TASK INSTRUCTIONS: Return nothing but the lines from the one containing "RGB2 pin B: GP20 -> GP17" through the end of the records below, exactly as they stand and without pictures.

[Stored items from a collection]
★ ★ ★ ★ ★

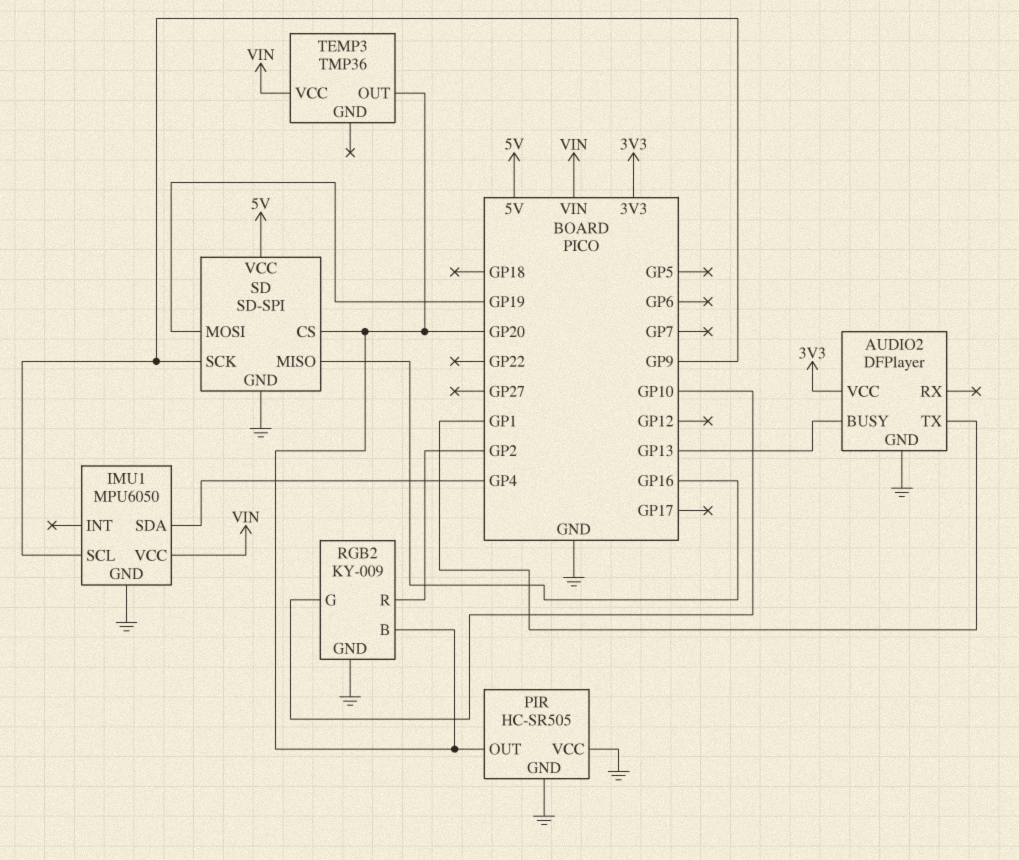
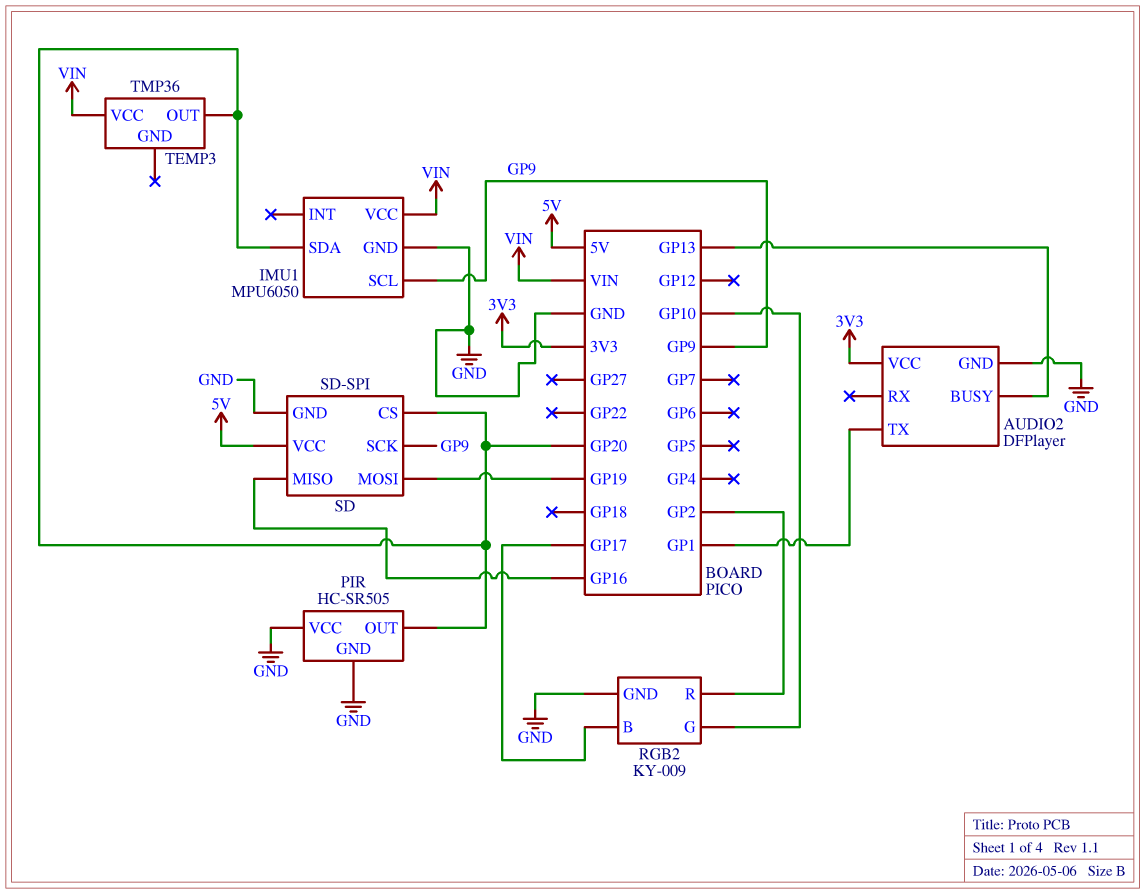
IMU1 pin SDA: GP4 -> GP20
RGB2 pin B: GP20 -> GP17

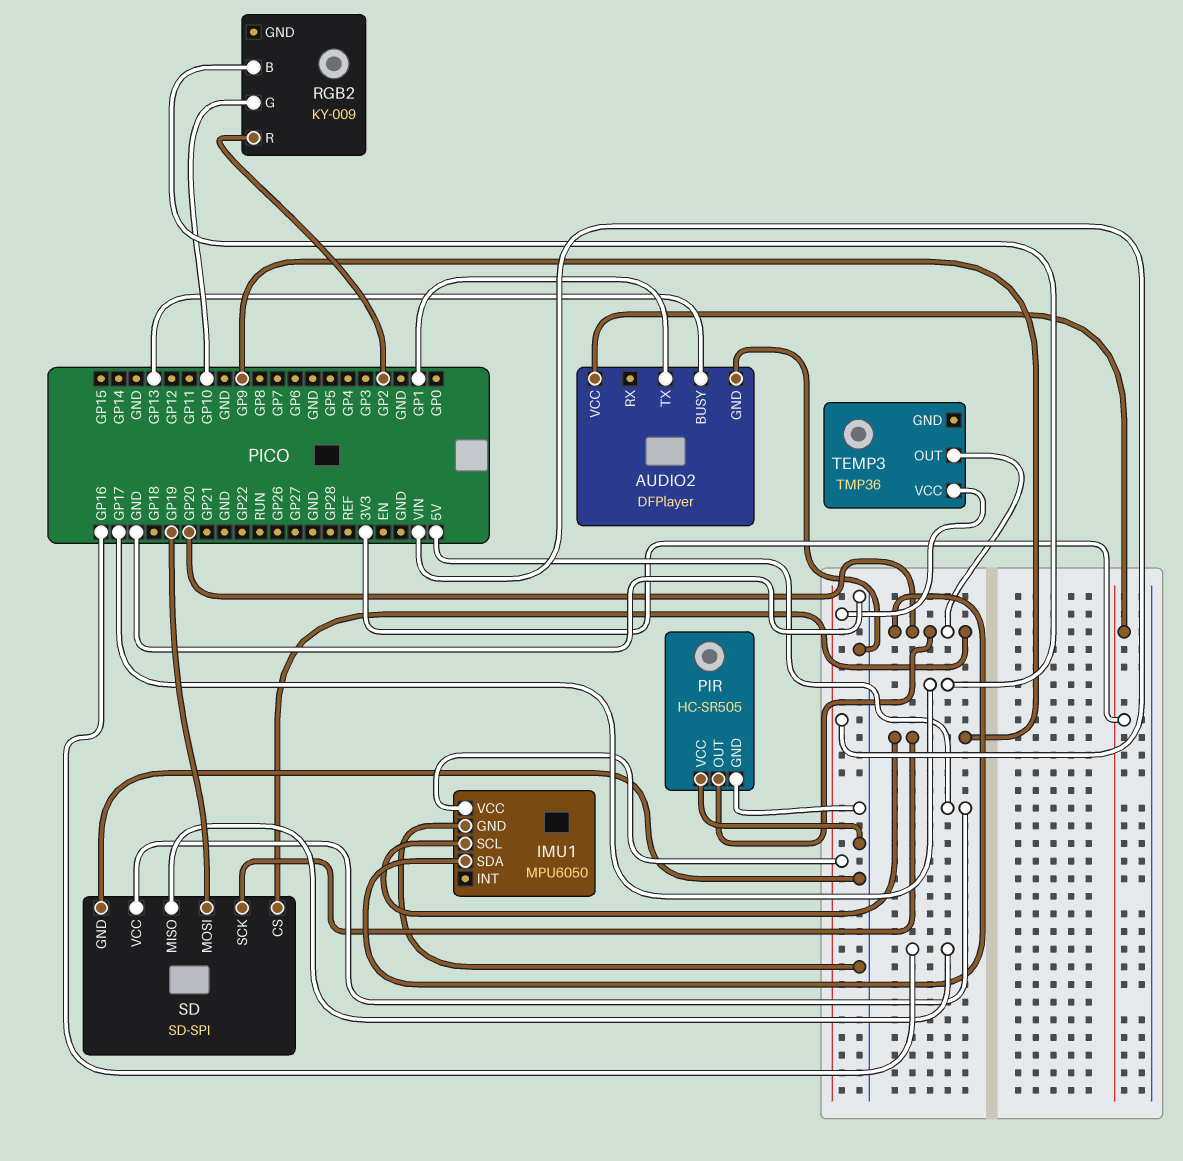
RGB2 pin GND: GND -> none

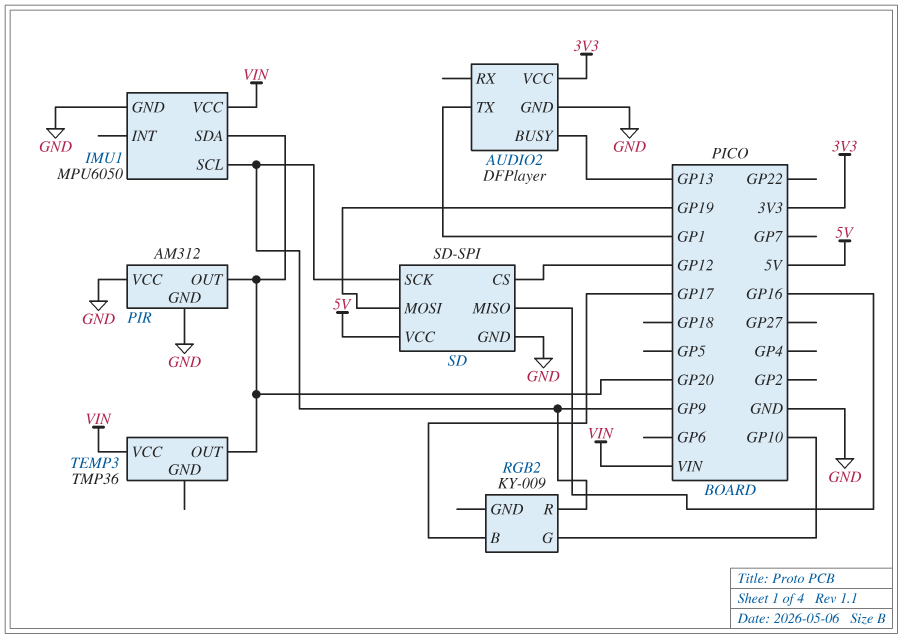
PIR: HC-SR505 -> AM312
RGB2 pin R: GP2 -> GP9
SD pin CS: GP20 -> GP12

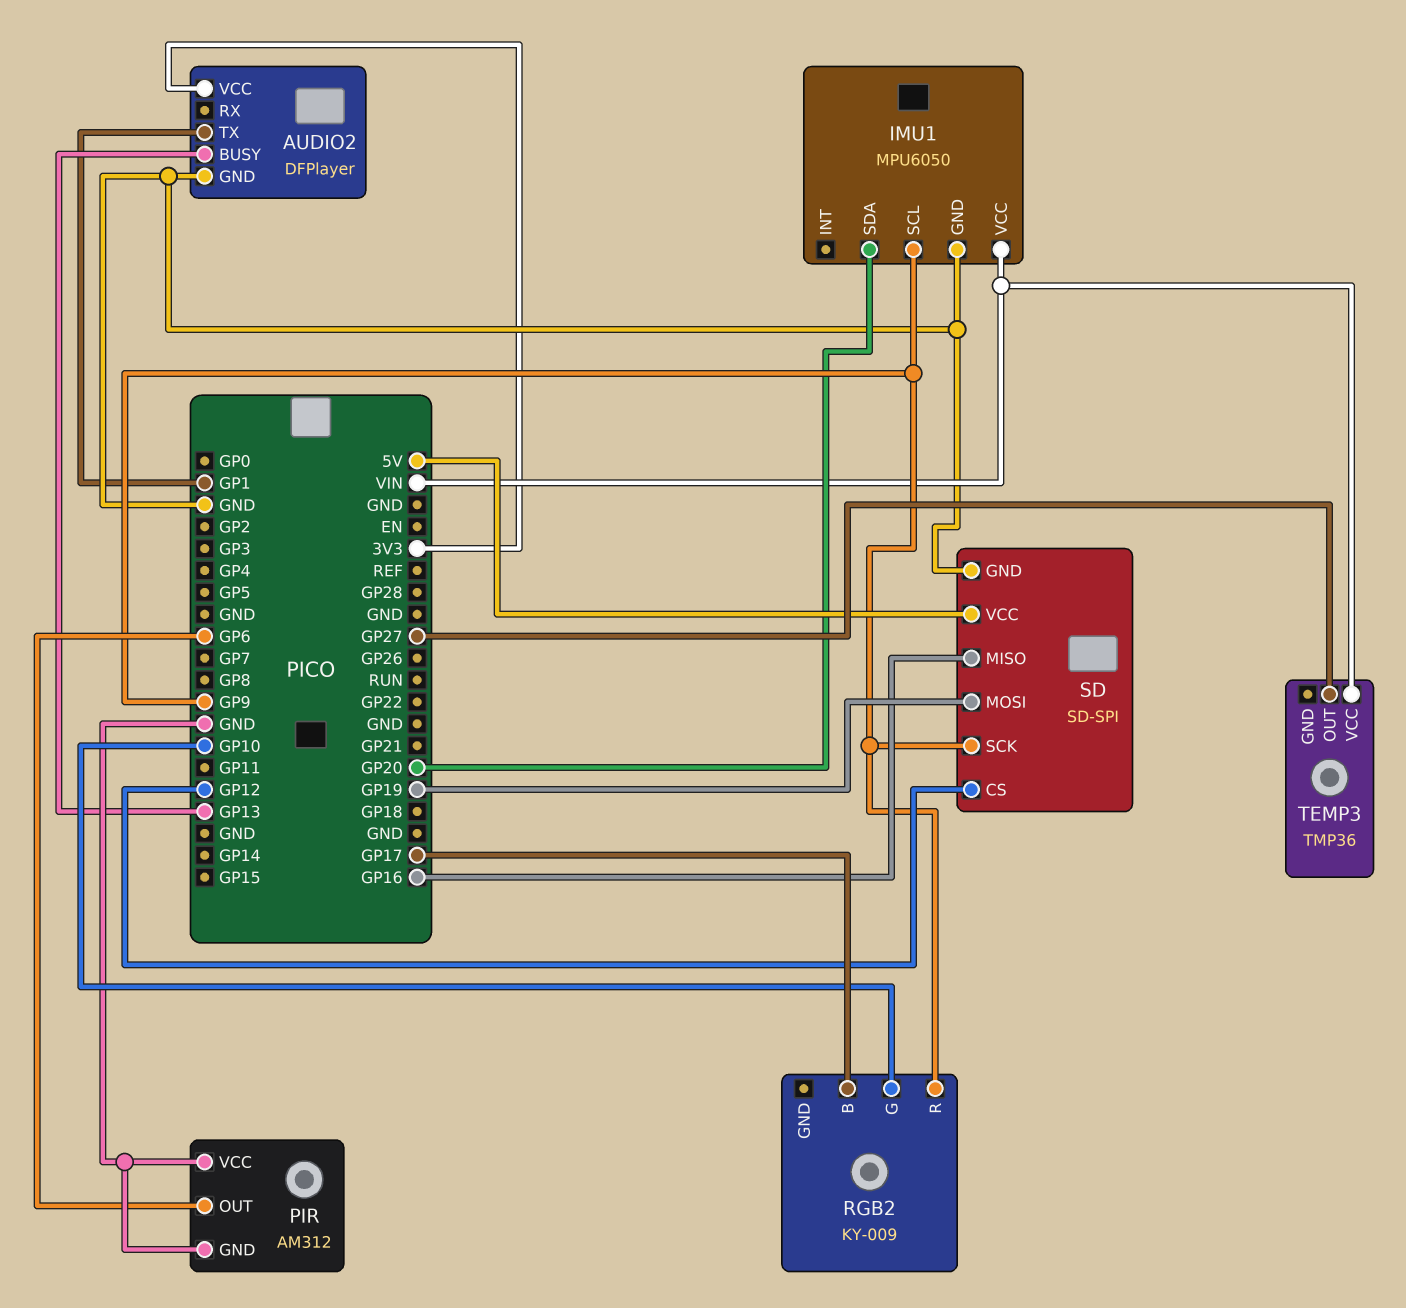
PIR pin OUT: GP20 -> GP6
TEMP3 pin OUT: GP20 -> GP27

★ ★ ★ ★ ★

SOLVED EXERCISE:
RGB2 pin B: GP20 -> GP17

RGB2 pin GND: GND -> none

PIR: HC-SR505 -> AM312
RGB2 pin R: GP2 -> GP9
SD pin CS: GP20 -> GP12

PIR pin OUT: GP20 -> GP6
TEMP3 pin OUT: GP20 -> GP27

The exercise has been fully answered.